What is needed: Set the records down again in full, exactly as they are, apart from the images.
•••
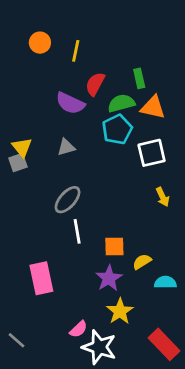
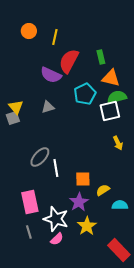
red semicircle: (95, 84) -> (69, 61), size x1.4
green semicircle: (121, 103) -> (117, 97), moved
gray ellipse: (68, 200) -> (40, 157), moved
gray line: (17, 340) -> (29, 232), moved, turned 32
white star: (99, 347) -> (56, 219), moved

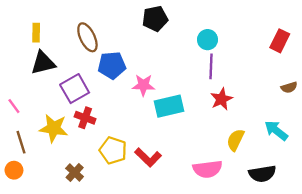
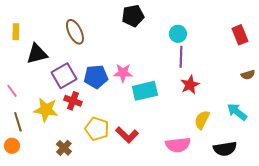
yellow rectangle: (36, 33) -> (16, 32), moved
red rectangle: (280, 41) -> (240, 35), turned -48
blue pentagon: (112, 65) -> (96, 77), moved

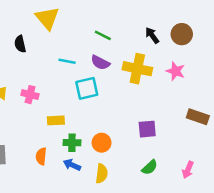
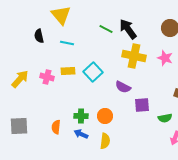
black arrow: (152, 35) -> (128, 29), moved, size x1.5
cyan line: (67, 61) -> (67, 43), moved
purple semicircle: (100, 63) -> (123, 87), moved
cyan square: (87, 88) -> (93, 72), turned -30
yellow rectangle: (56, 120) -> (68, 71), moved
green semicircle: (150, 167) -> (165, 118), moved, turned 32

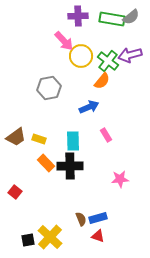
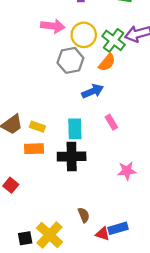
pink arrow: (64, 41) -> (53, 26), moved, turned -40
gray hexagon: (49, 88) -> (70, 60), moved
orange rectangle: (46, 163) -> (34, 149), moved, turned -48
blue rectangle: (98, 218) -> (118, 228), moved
•••
Response:
red semicircle: (95, 84) -> (69, 61), size x1.4
green semicircle: (121, 103) -> (117, 97), moved
gray ellipse: (68, 200) -> (40, 157), moved
gray line: (17, 340) -> (29, 232), moved, turned 32
white star: (99, 347) -> (56, 219), moved

yellow rectangle: (36, 33) -> (16, 32), moved
red rectangle: (280, 41) -> (240, 35), turned -48
blue pentagon: (112, 65) -> (96, 77), moved

black arrow: (152, 35) -> (128, 29), moved, size x1.5
cyan line: (67, 61) -> (67, 43), moved
purple semicircle: (100, 63) -> (123, 87), moved
cyan square: (87, 88) -> (93, 72), turned -30
yellow rectangle: (56, 120) -> (68, 71), moved
green semicircle: (150, 167) -> (165, 118), moved, turned 32

pink arrow: (64, 41) -> (53, 26), moved, turned -40
gray hexagon: (49, 88) -> (70, 60), moved
orange rectangle: (46, 163) -> (34, 149), moved, turned -48
blue rectangle: (98, 218) -> (118, 228), moved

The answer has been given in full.